#### [EXERCISE OBJECTIVE]
Return the listing below verbatim. Pictures do not belong in the copy.

#### [INFORMATION SHOWN]

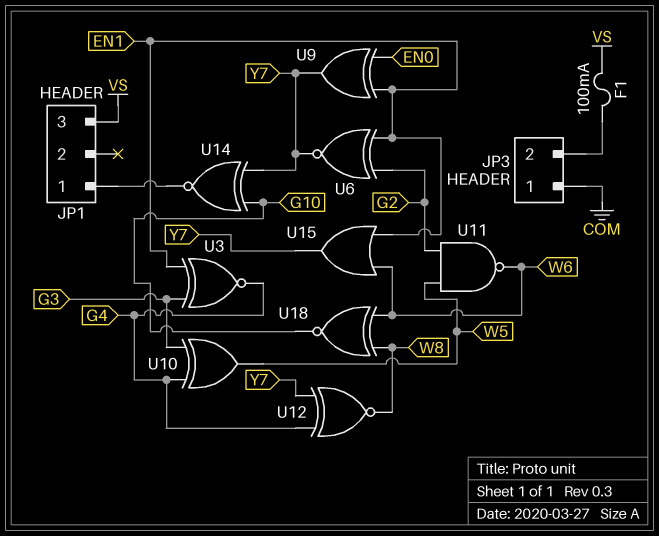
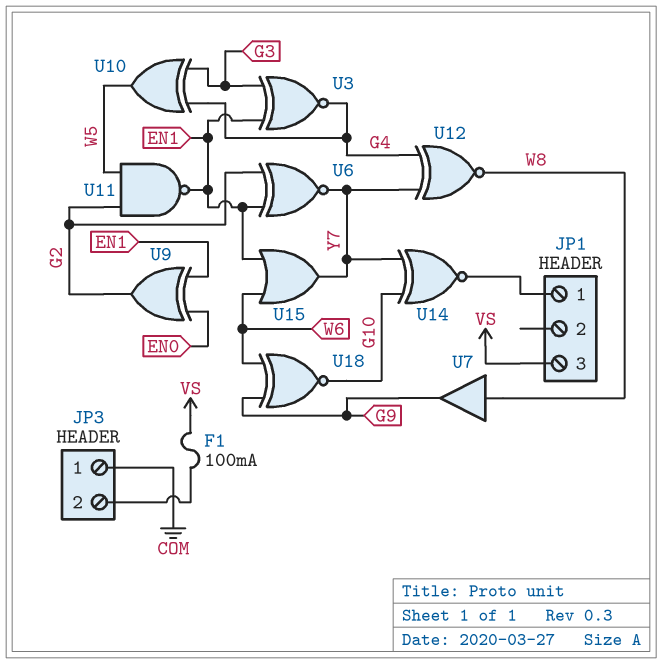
U7: none -> buffer (in W8, out G9)
U9: XOR (in EN0, in EN1, out Y7) -> XOR (in EN0, in EN1, out G2)
U11: NAND (in G2, in W5, out W6) -> NAND (in G2, in W5, out EN1)
U18: XNOR (in W6, in W8, out G10) -> XNOR (in G9, in W6, out G10)

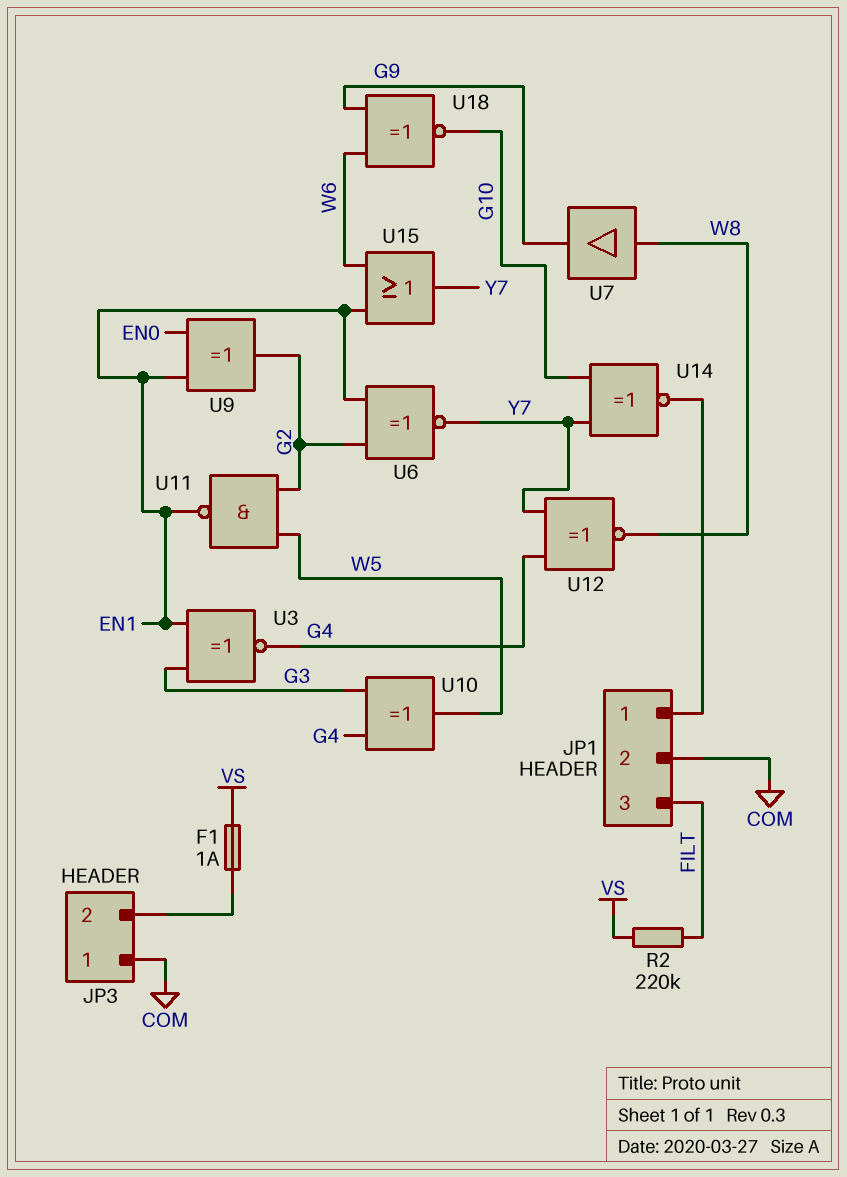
F1: 100mA (JP3/2, VS) -> 1A (JP3/2, VS)
JP1 pin 2: none -> COM
JP1 pin 3: VS -> FILT
R2: none -> 220k (FILT, VS)

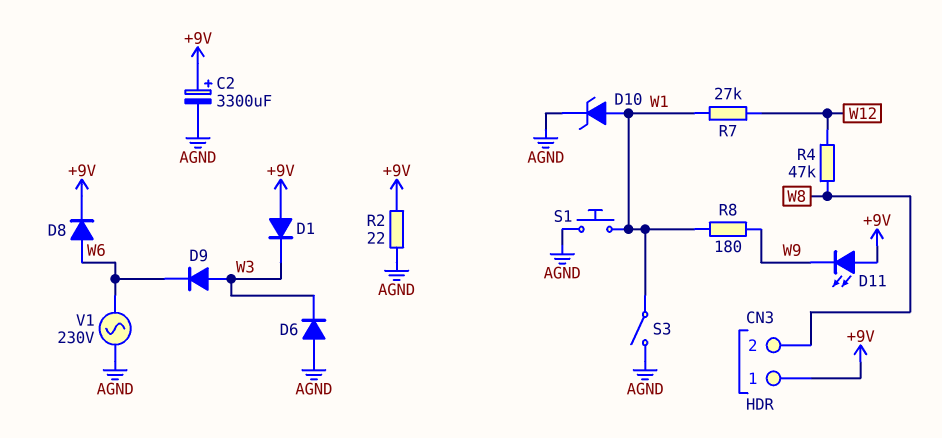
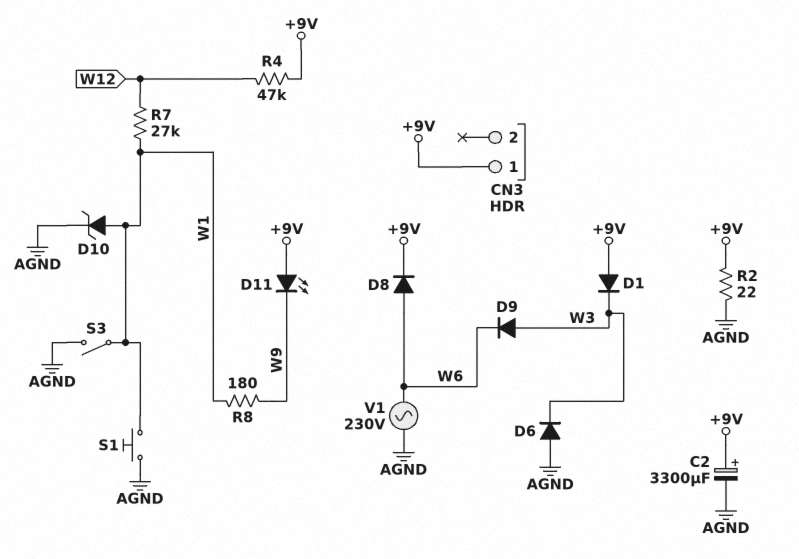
CN3 pin 2: W8 -> none
R4: 47k (W8, W12) -> 47k (+9V, W12)

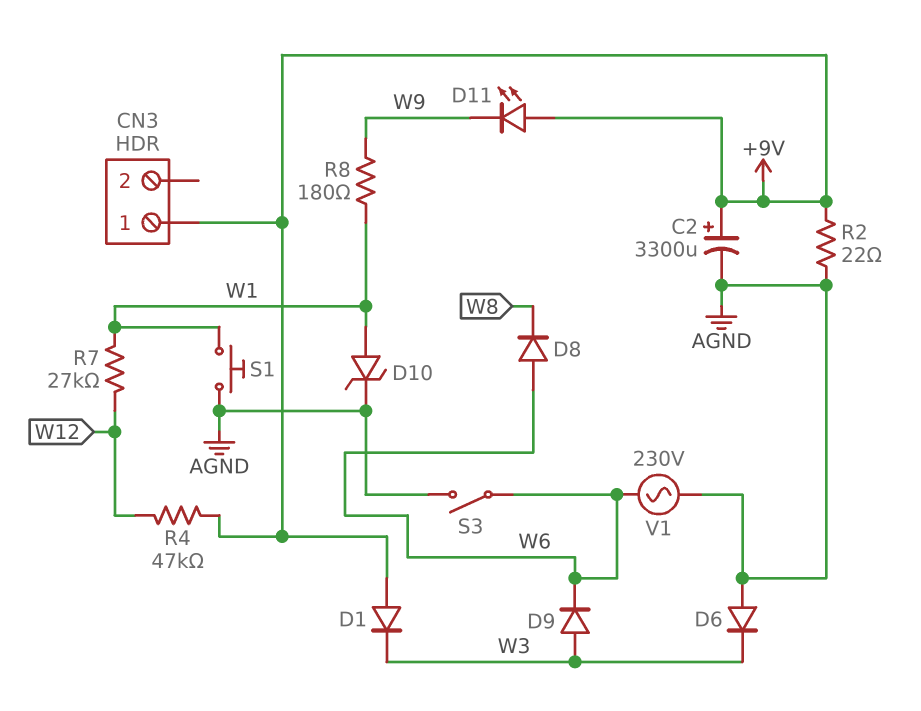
D8: diode (A W6, K +9V) -> diode (A W6, K W8)
S3: switch (AGND, W1) -> switch (AGND, W6)

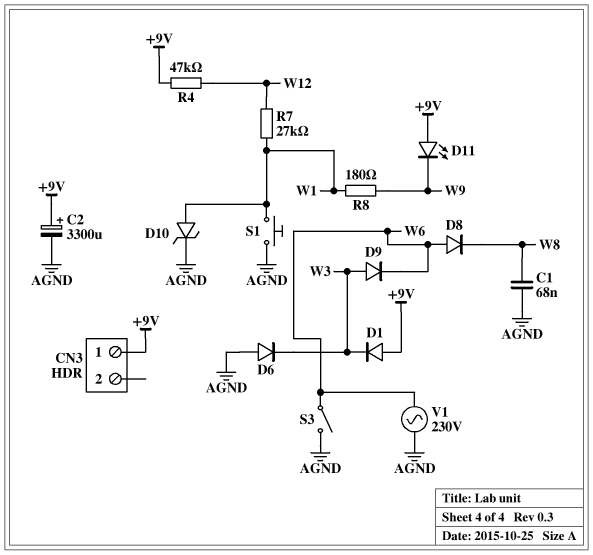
C1: none -> 68nF (AGND, W8)
R2: 22 (+9V, AGND) -> none

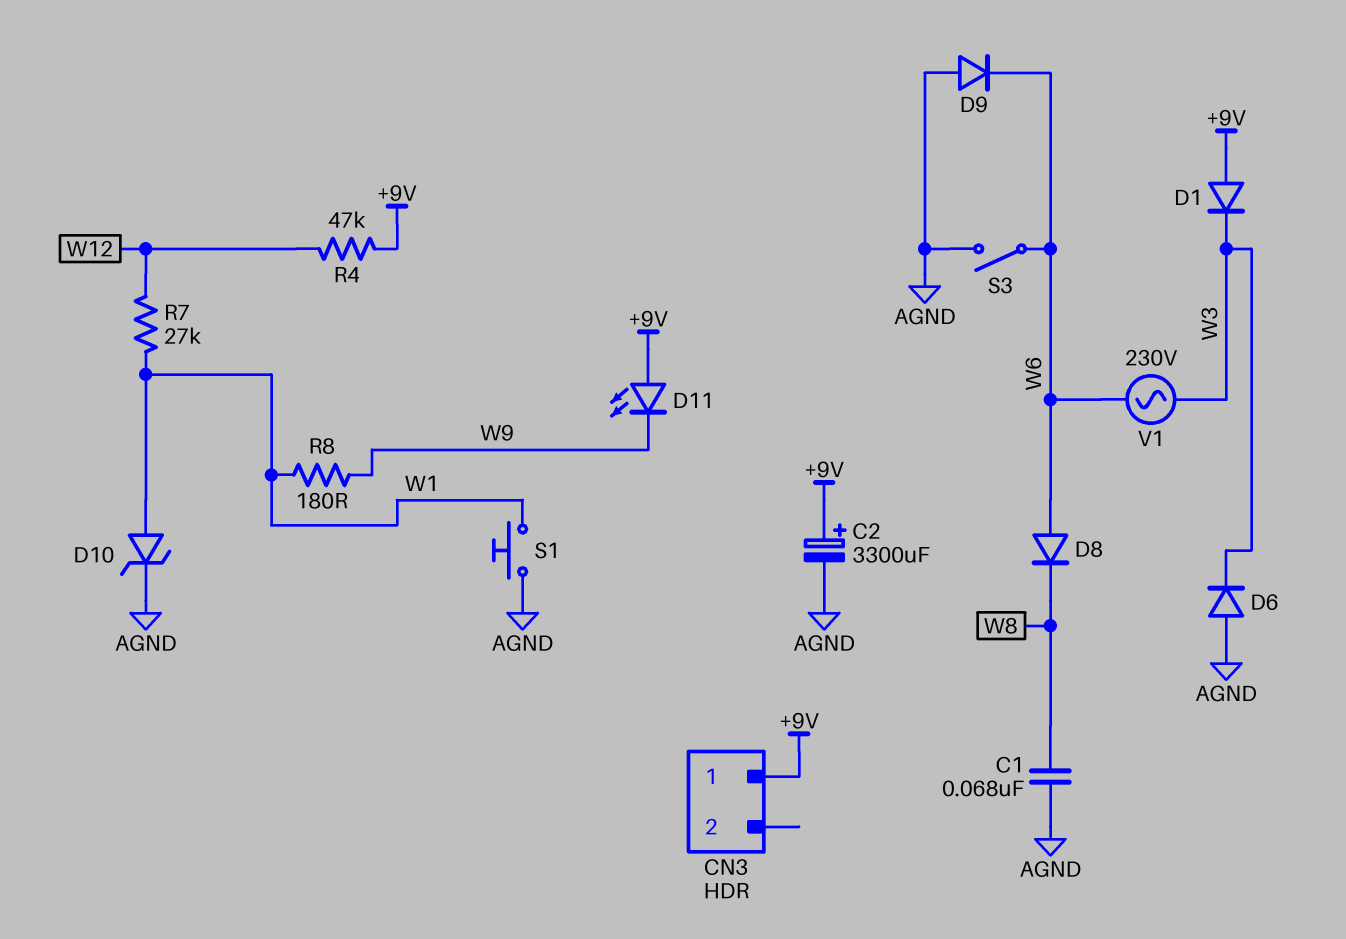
D9: diode (A W3, K W6) -> diode (A AGND, K W6)
V1: AC 230V (AGND, W6) -> AC 230V (W3, W6)

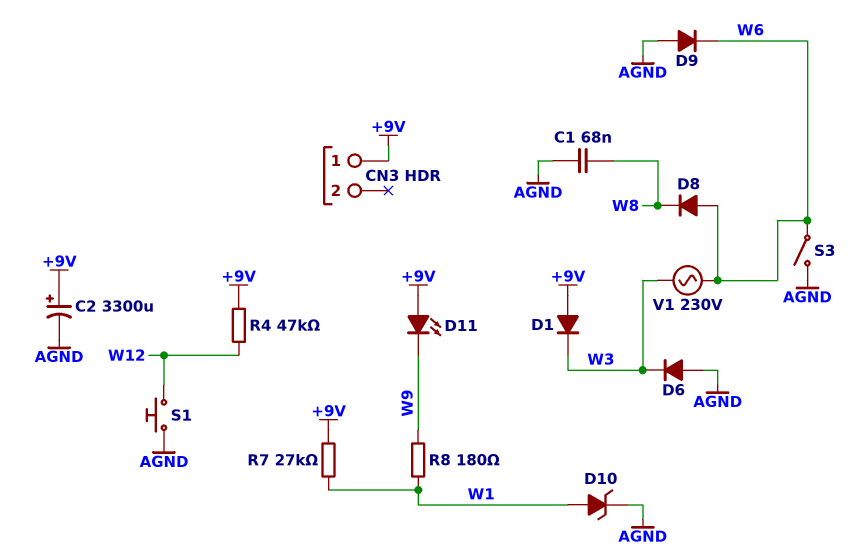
R7: 27k (W1, W12) -> 27k (+9V, W1)
S1: button (AGND, W1) -> button (AGND, W12)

#### [YOUR RESPONSE]
U7: none -> buffer (in W8, out G9)
U9: XOR (in EN0, in EN1, out Y7) -> XOR (in EN0, in EN1, out G2)
U11: NAND (in G2, in W5, out W6) -> NAND (in G2, in W5, out EN1)
U18: XNOR (in W6, in W8, out G10) -> XNOR (in G9, in W6, out G10)

F1: 100mA (JP3/2, VS) -> 1A (JP3/2, VS)
JP1 pin 2: none -> COM
JP1 pin 3: VS -> FILT
R2: none -> 220k (FILT, VS)

CN3 pin 2: W8 -> none
R4: 47k (W8, W12) -> 47k (+9V, W12)

D8: diode (A W6, K +9V) -> diode (A W6, K W8)
S3: switch (AGND, W1) -> switch (AGND, W6)

C1: none -> 68nF (AGND, W8)
R2: 22 (+9V, AGND) -> none

D9: diode (A W3, K W6) -> diode (A AGND, K W6)
V1: AC 230V (AGND, W6) -> AC 230V (W3, W6)

R7: 27k (W1, W12) -> 27k (+9V, W1)
S1: button (AGND, W1) -> button (AGND, W12)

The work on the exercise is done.